Instructions for the task =
Output each record below exactly. No images go in the copy.

[Image sets with object changes]
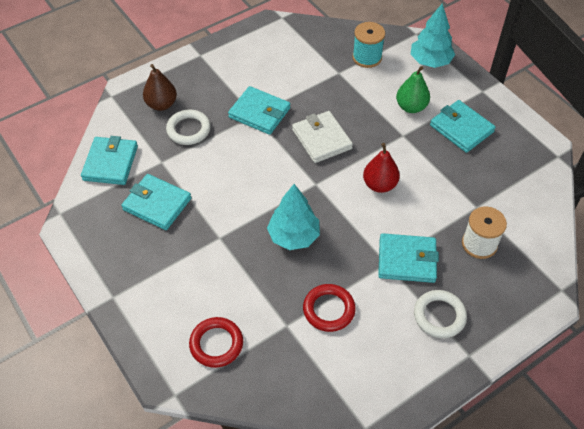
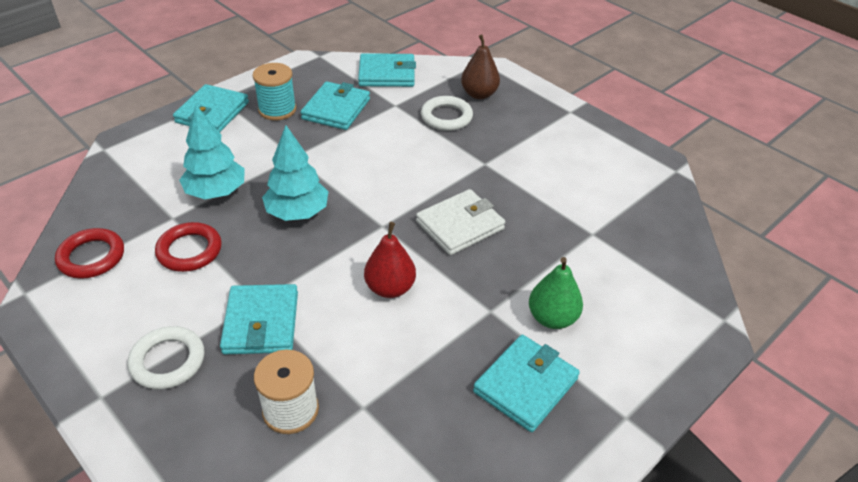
camera: 80 degrees right, 10 degrees down
(216, 344) = (156, 168): red ring -> red ring (91, 257)
(259, 113) = (489, 167): turquoise wallet -> turquoise wallet (212, 112)
(367, 57) = (637, 262): turquoise spool -> turquoise spool (277, 109)
(430, 61) = (665, 340): turquoise tree -> turquoise tree (216, 192)

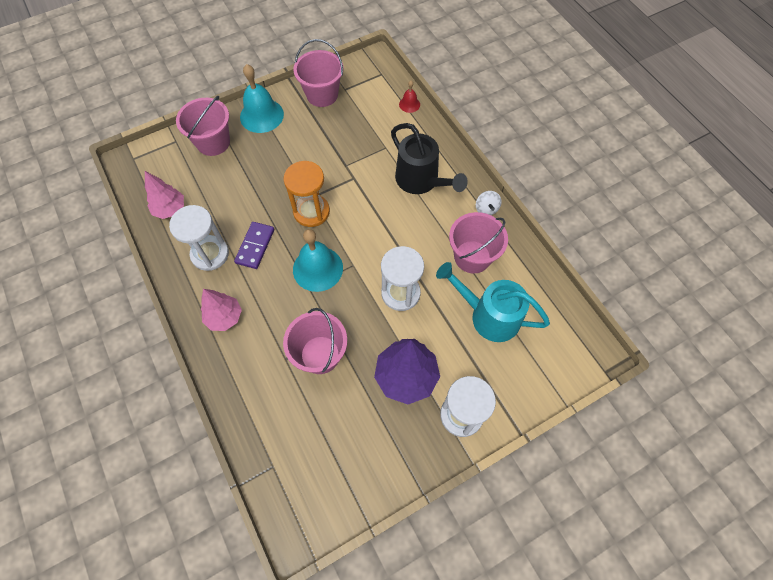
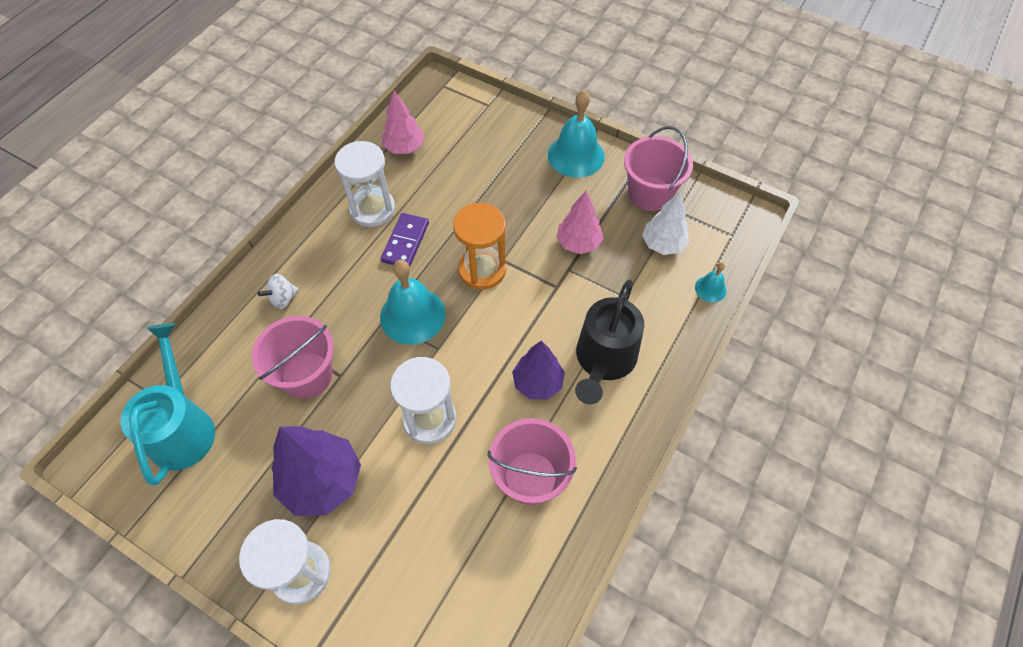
camera: 60 degrees right, 5 degrees down
(213, 142) = (509, 135): pink bucket -> none
(224, 317) = (307, 263): pink tree -> pink tree (578, 243)
(255, 246) = (405, 242): purple domino -> purple domino turned 60 degrees counterclockwise
(363, 109) = (663, 244): none -> white tree
(409, 104) = (710, 289): red bell -> turquoise bell
(414, 222) = (538, 383): none -> purple tree
(486, 209) = (615, 460): white spinning top -> white spinning top (283, 299)
(488, 315) = (455, 540): turquoise watering can -> turquoise watering can (183, 427)

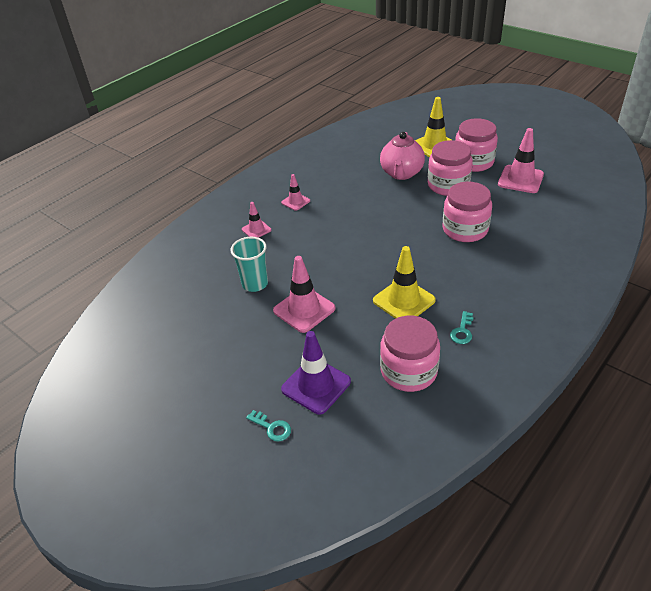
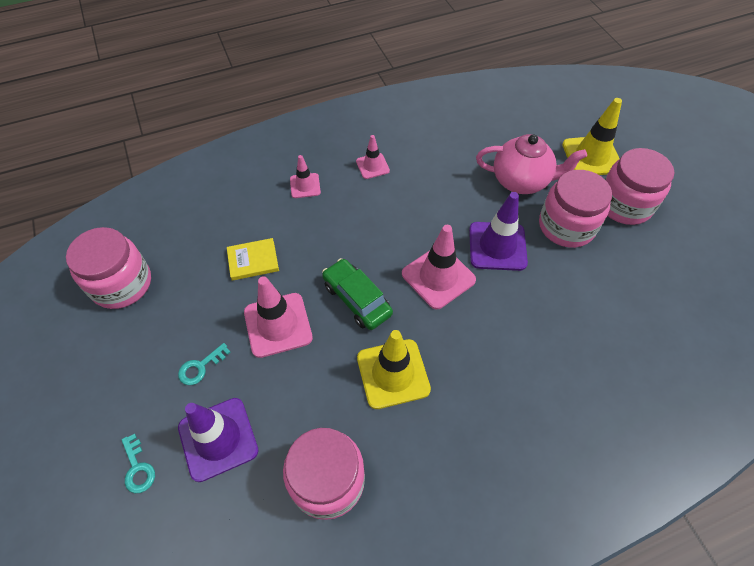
camera: 25 degrees right, 15 degrees up
(255, 284) = (253, 261): turquoise cup -> yellow book
(347, 274) = (357, 299): none -> green car
(401, 173) = (521, 181): pink teapot -> pink teapot turned 120 degrees counterclockwise
(414, 211) = (497, 246): none -> purple traffic cone
(462, 331) = (428, 459): turquoise key -> turquoise key (200, 367)
(465, 229) = (539, 305): pink jar -> pink jar (121, 284)
(520, 179) = (668, 261): pink traffic cone -> pink traffic cone (438, 277)

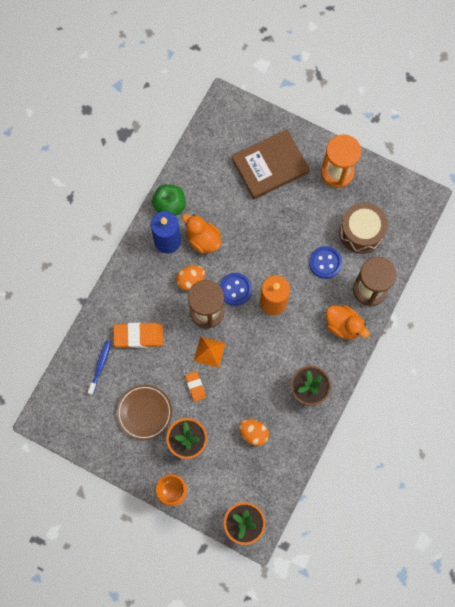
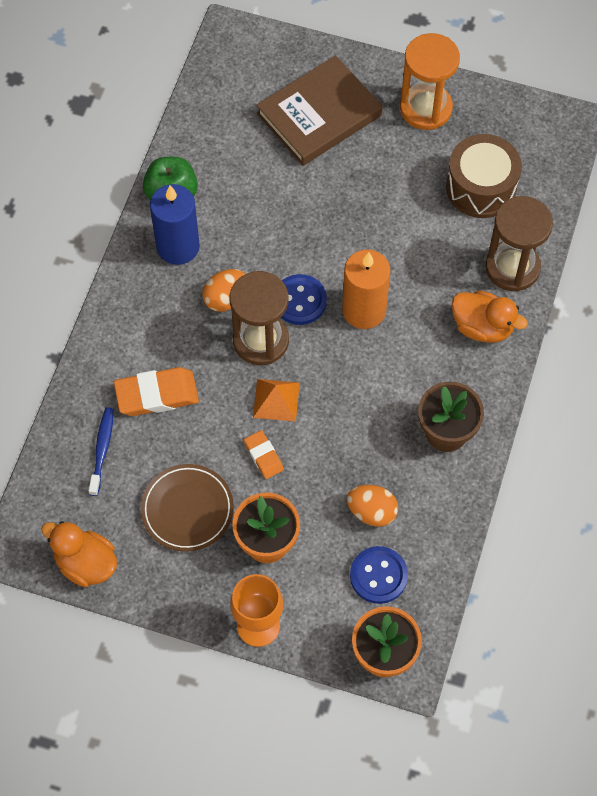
camera: 10 degrees left, 10 degrees down
(203, 240) = (234, 236): orange duck -> orange duck (85, 563)
(325, 263) = (434, 240): blue button -> blue button (378, 576)

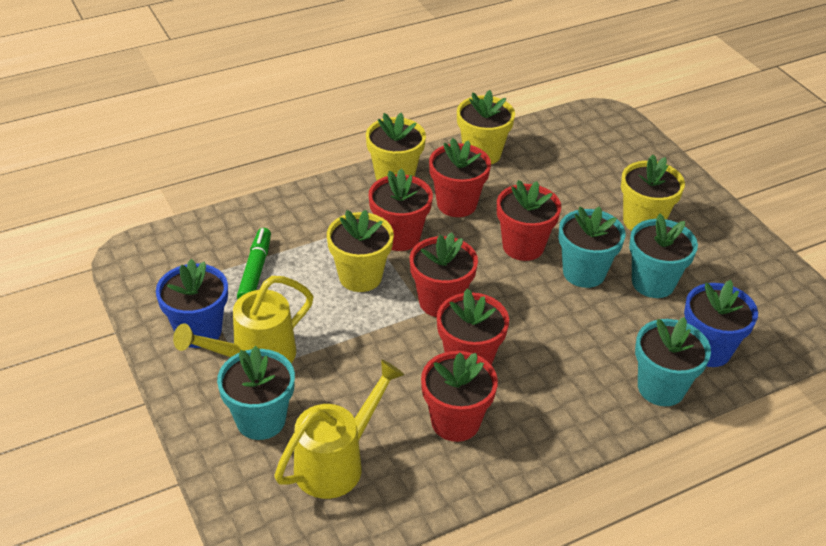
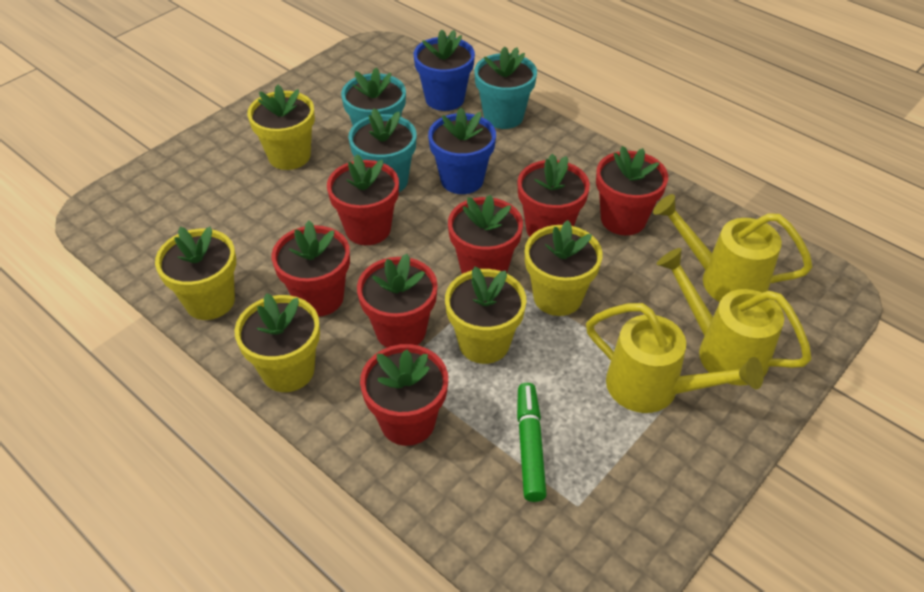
camera: 110 degrees left, 5 degrees up
(198, 331) = (654, 458): blue flower pot -> blue flower pot (462, 179)
(255, 271) = (530, 446): green marker -> green marker turned 105 degrees clockwise
(261, 420) = (723, 351): turquoise flower pot -> yellow watering can
(315, 220) = (407, 422): none -> red flower pot
(382, 336) = (557, 297): none -> yellow flower pot

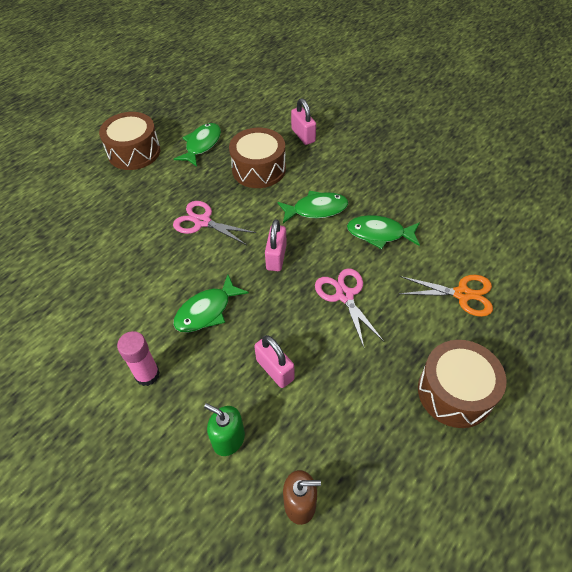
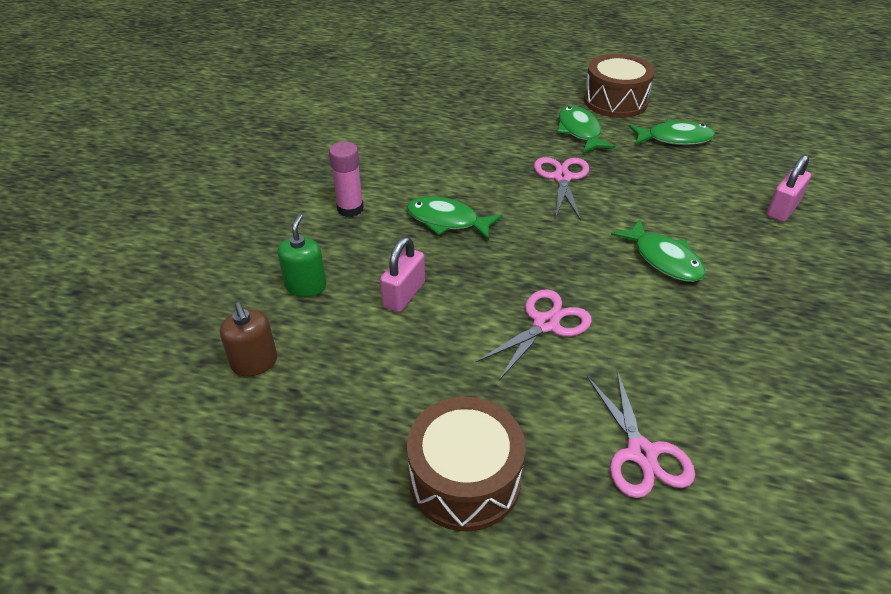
camera: 65 degrees right, 10 degrees down
(259, 169) = (682, 192): brown drum -> none
(276, 257) = (558, 248): pink padlock -> none
(379, 234) = (677, 331): green fish -> green fish (580, 131)
(462, 294) = (641, 453): orange scissors -> pink scissors

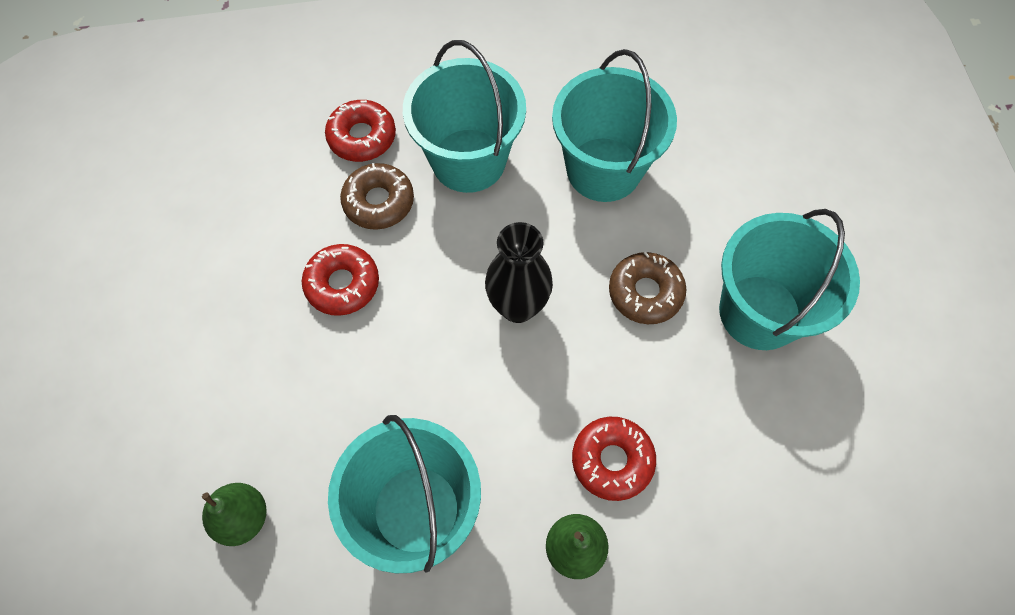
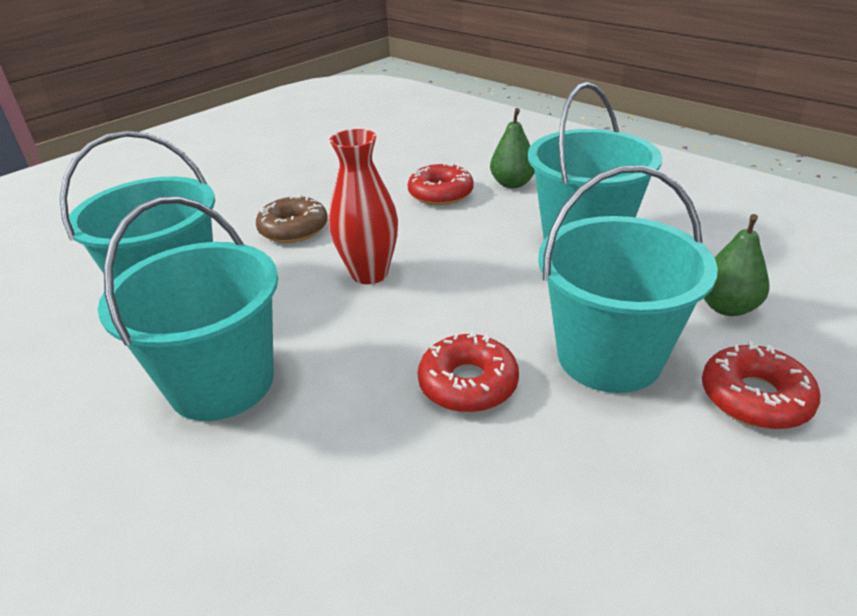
camera: 125 degrees left, 30 degrees down
(362, 137) = (248, 502): red donut -> red donut (755, 398)
(379, 202) = (339, 420): brown donut -> none
(518, 306) = (369, 274): black vase -> red vase
(759, 312) = (266, 188): turquoise bucket -> turquoise bucket (609, 356)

Solved problem =
camera: 80 degrees right, 10 degrees down
(216, 344) = (156, 168): red ring -> red ring (91, 257)
(259, 113) = (489, 167): turquoise wallet -> turquoise wallet (212, 112)
(367, 57) = (637, 262): turquoise spool -> turquoise spool (277, 109)
(430, 61) = (665, 340): turquoise tree -> turquoise tree (216, 192)

camera: 60 degrees right, 5 degrees down
(213, 142) = (509, 135): pink bucket -> none
(224, 317) = (307, 263): pink tree -> pink tree (578, 243)
(255, 246) = (405, 242): purple domino -> purple domino turned 60 degrees counterclockwise
(363, 109) = (663, 244): none -> white tree
(409, 104) = (710, 289): red bell -> turquoise bell
(414, 222) = (538, 383): none -> purple tree
(486, 209) = (615, 460): white spinning top -> white spinning top (283, 299)
(488, 315) = (455, 540): turquoise watering can -> turquoise watering can (183, 427)

camera: 25 degrees right, 15 degrees up
(255, 284) = (253, 261): turquoise cup -> yellow book
(347, 274) = (357, 299): none -> green car
(401, 173) = (521, 181): pink teapot -> pink teapot turned 120 degrees counterclockwise
(414, 211) = (497, 246): none -> purple traffic cone
(462, 331) = (428, 459): turquoise key -> turquoise key (200, 367)
(465, 229) = (539, 305): pink jar -> pink jar (121, 284)
(520, 179) = (668, 261): pink traffic cone -> pink traffic cone (438, 277)

camera: 10 degrees left, 10 degrees down
(203, 240) = (234, 236): orange duck -> orange duck (85, 563)
(325, 263) = (434, 240): blue button -> blue button (378, 576)

camera: 110 degrees left, 5 degrees up
(198, 331) = (654, 458): blue flower pot -> blue flower pot (462, 179)
(255, 271) = (530, 446): green marker -> green marker turned 105 degrees clockwise
(261, 420) = (723, 351): turquoise flower pot -> yellow watering can
(315, 220) = (407, 422): none -> red flower pot
(382, 336) = (557, 297): none -> yellow flower pot

camera: 65 degrees right, 10 degrees down
(259, 169) = (682, 192): brown drum -> none
(276, 257) = (558, 248): pink padlock -> none
(379, 234) = (677, 331): green fish -> green fish (580, 131)
(462, 294) = (641, 453): orange scissors -> pink scissors

camera: 125 degrees left, 30 degrees down
(362, 137) = (248, 502): red donut -> red donut (755, 398)
(379, 202) = (339, 420): brown donut -> none
(518, 306) = (369, 274): black vase -> red vase
(759, 312) = (266, 188): turquoise bucket -> turquoise bucket (609, 356)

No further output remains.